[WHAT THE TASK REQUIRES] Would you restate each entry word for word, omitting the pictures?

(Coordinate-based object records)
%%
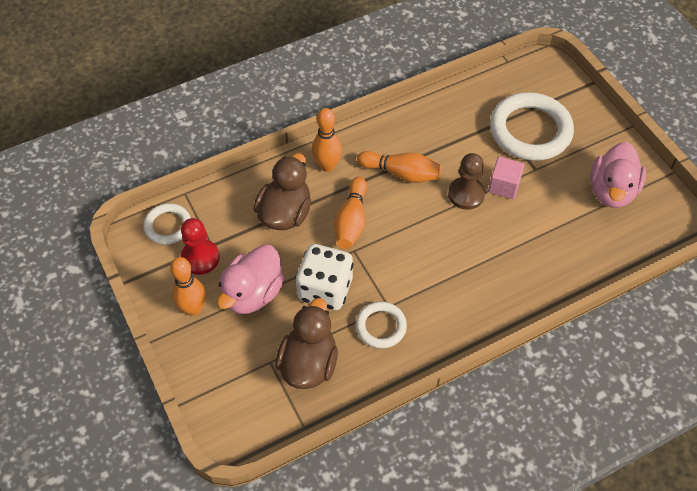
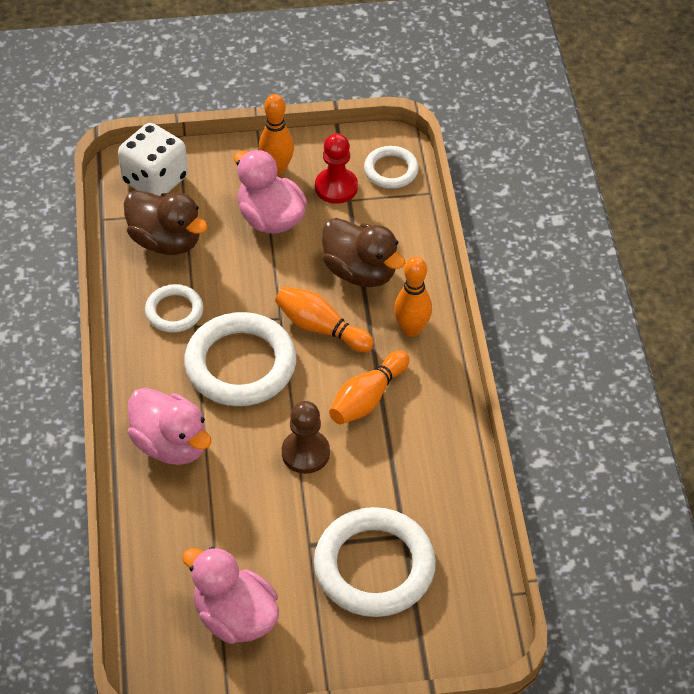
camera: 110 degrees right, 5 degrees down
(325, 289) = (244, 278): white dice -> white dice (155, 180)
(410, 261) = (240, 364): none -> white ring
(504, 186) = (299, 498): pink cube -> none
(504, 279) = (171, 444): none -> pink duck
%%
[RESPONSE TO THE EXERCISE]
camera: 110 degrees right, 5 degrees down
(325, 289) = (244, 278): white dice -> white dice (155, 180)
(410, 261) = (240, 364): none -> white ring
(504, 186) = (299, 498): pink cube -> none
(504, 279) = (171, 444): none -> pink duck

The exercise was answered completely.